In the records below, which lines include "plus"? Copy them.

........

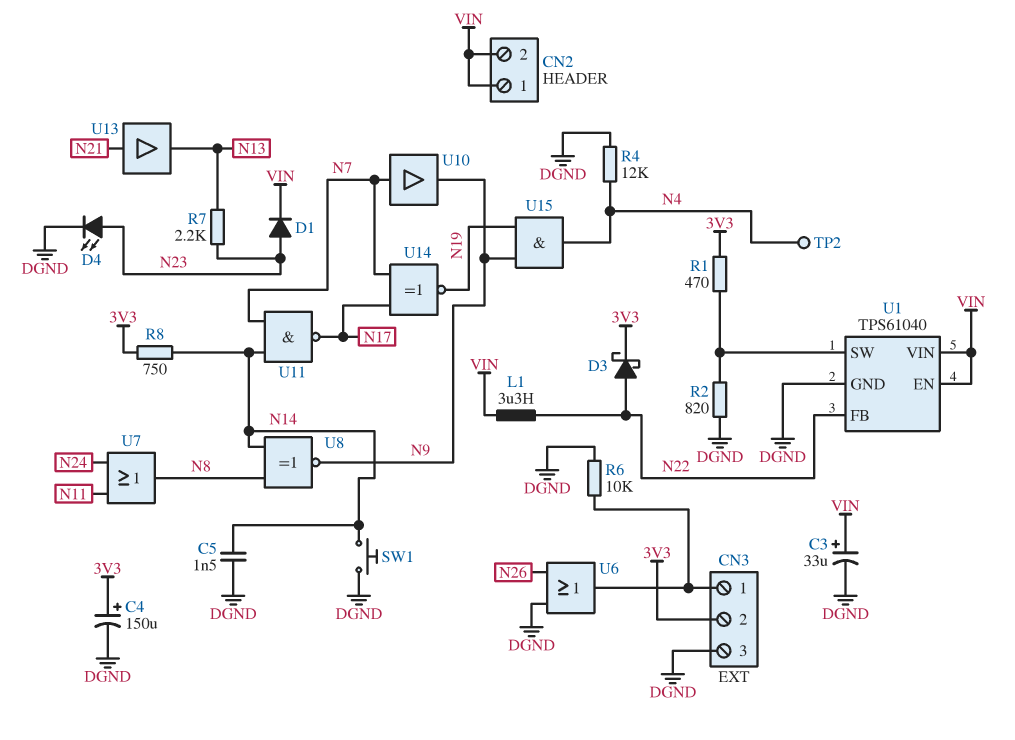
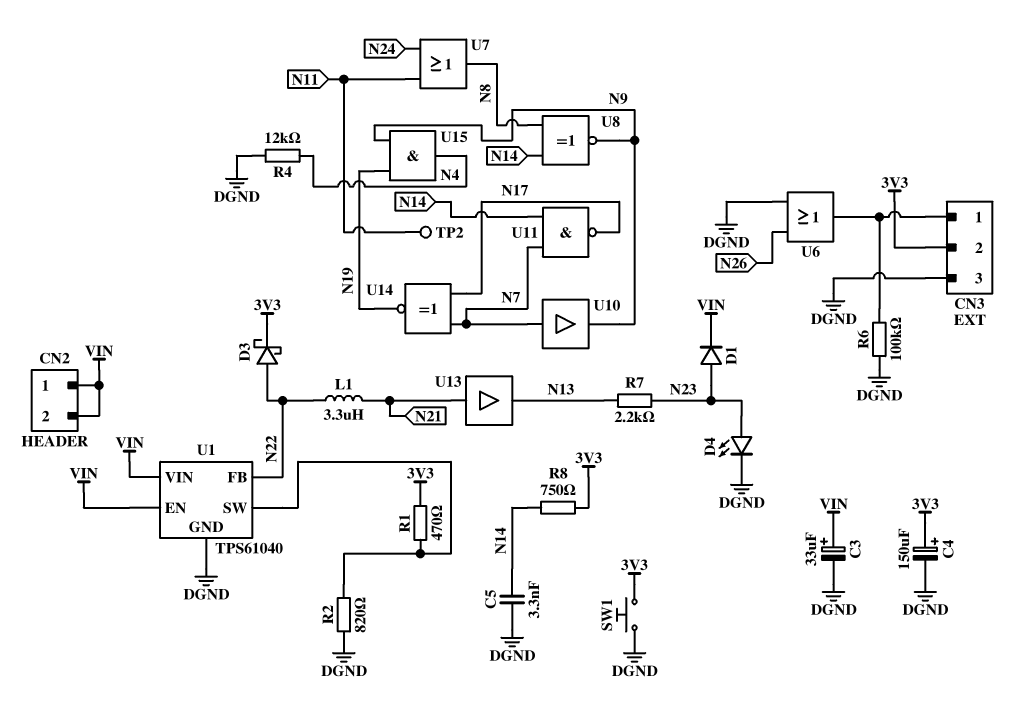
C5: 1.5nF (DGND, N14) -> 3.3nF (DGND, N14)
L1: 3.3uH (N22, VIN) -> 3.3uH (N21, N22)
R6: 10k (CN3/1, DGND) -> 100k (CN3/1, DGND)
SW1: button (DGND, N14) -> button (3V3, DGND)
TP2: test point (N4) -> test point (N11)

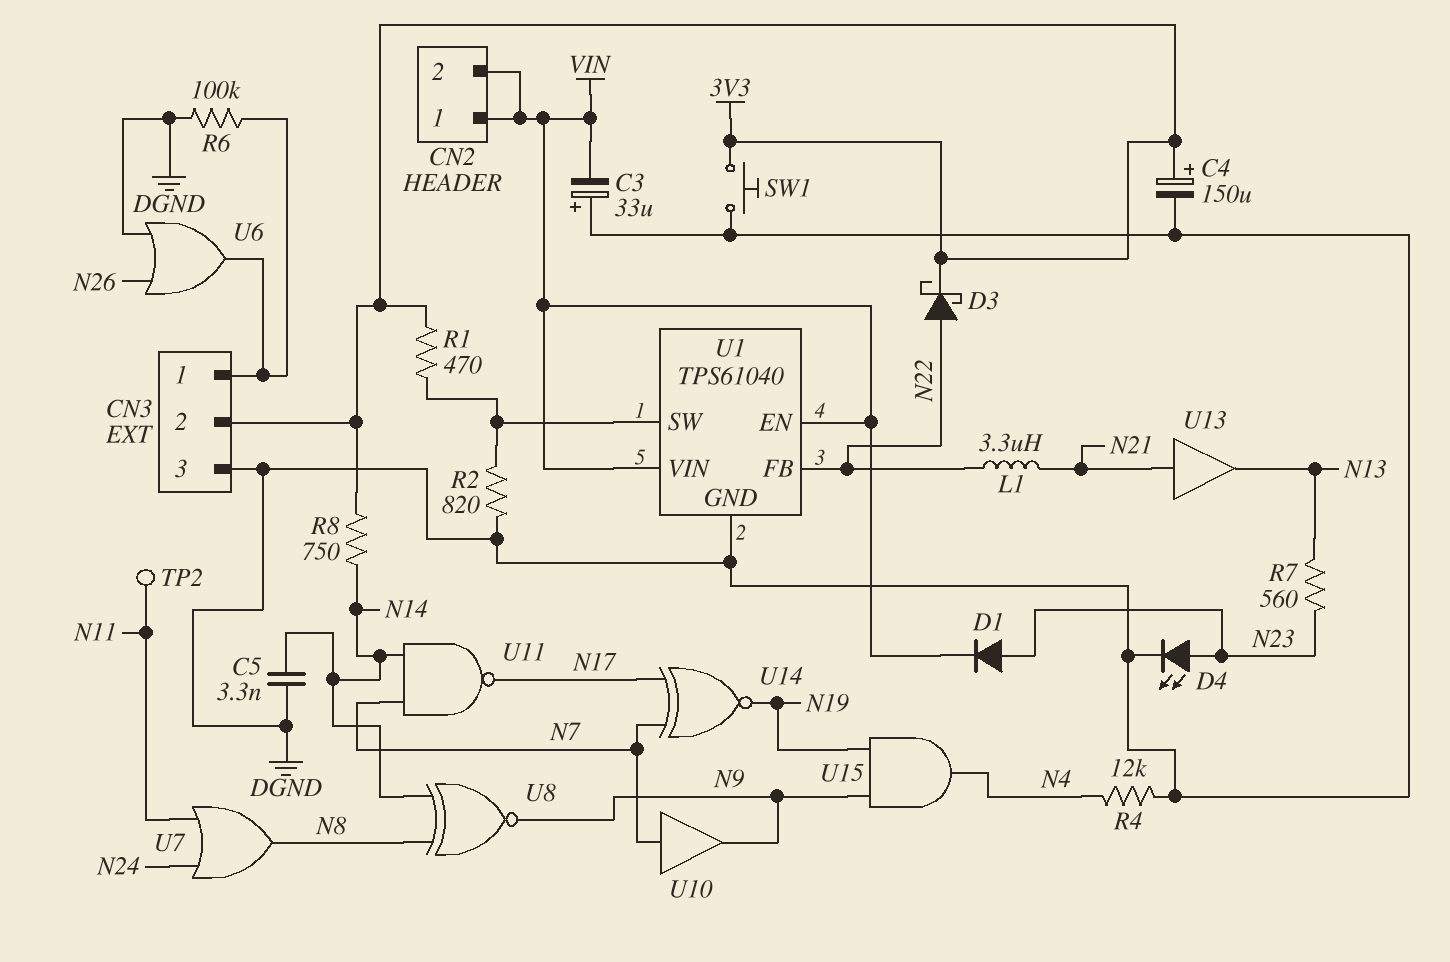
C3: 33uF (plus VIN, minus DGND) -> 33uF (plus DGND, minus VIN)
R7: 2.2k (N13, N23) -> 560 (N13, N23)

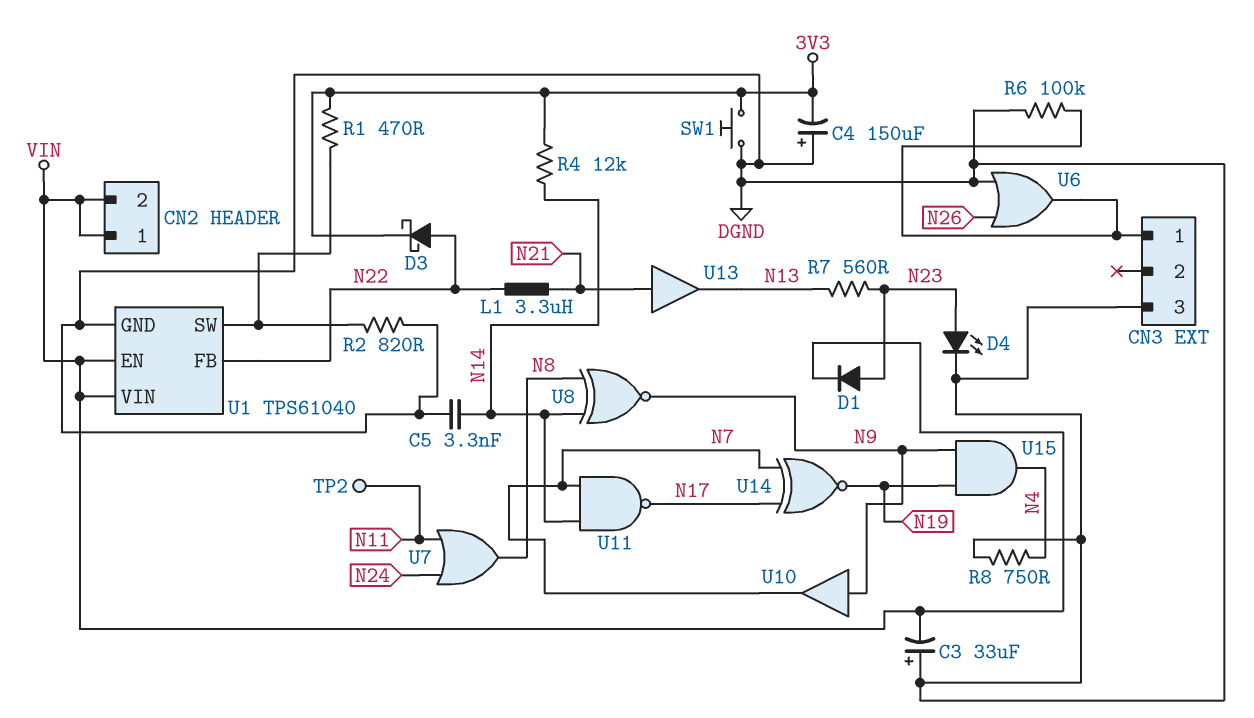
C4: 150uF (plus 3V3, minus DGND) -> 150uF (plus DGND, minus 3V3)
CN3 pin 2: 3V3 -> none
R4: 12k (DGND, N4) -> 12k (3V3, N14)
R8: 750 (3V3, N14) -> 750 (DGND, N4)
U10: buffer (in N7, out N9) -> buffer (in N9, out N7)

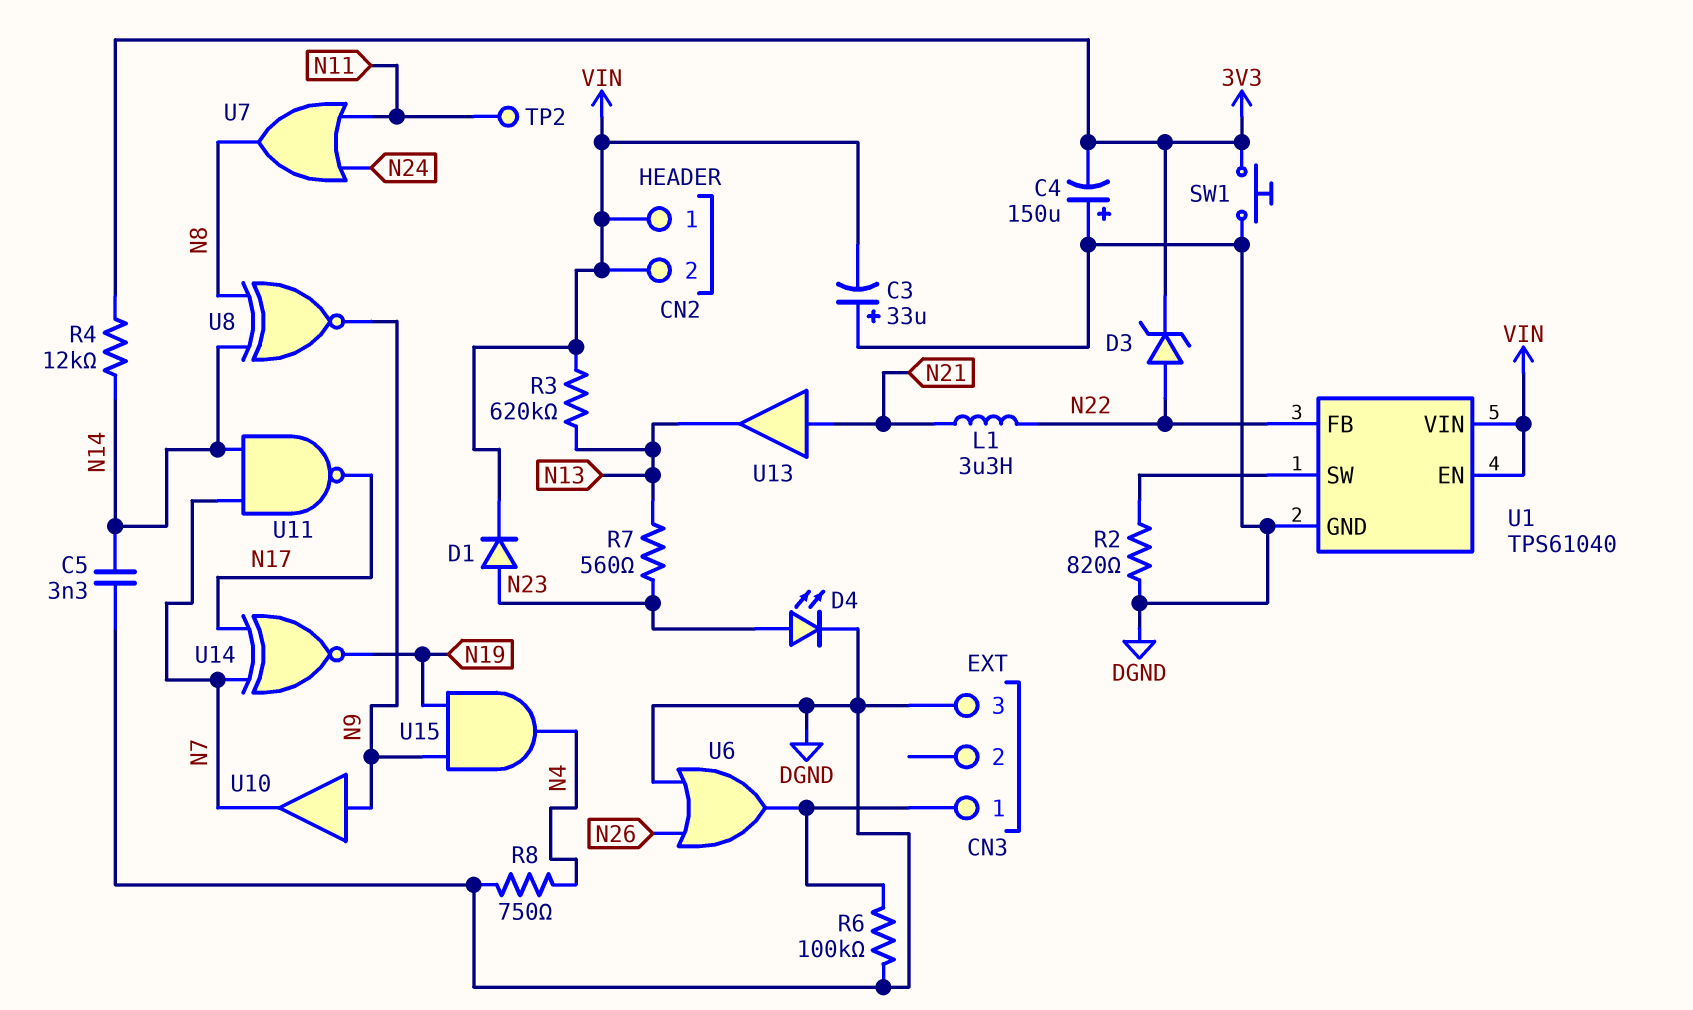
D3: schottky (A N22, K 3V3) -> zener (A N22, K 3V3)
R1: 470 (3V3, U1/SW) -> none
R3: none -> 620k (N13, VIN)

........

▶ [Output for this task]:
C3: 33uF (plus VIN, minus DGND) -> 33uF (plus DGND, minus VIN)
C4: 150uF (plus 3V3, minus DGND) -> 150uF (plus DGND, minus 3V3)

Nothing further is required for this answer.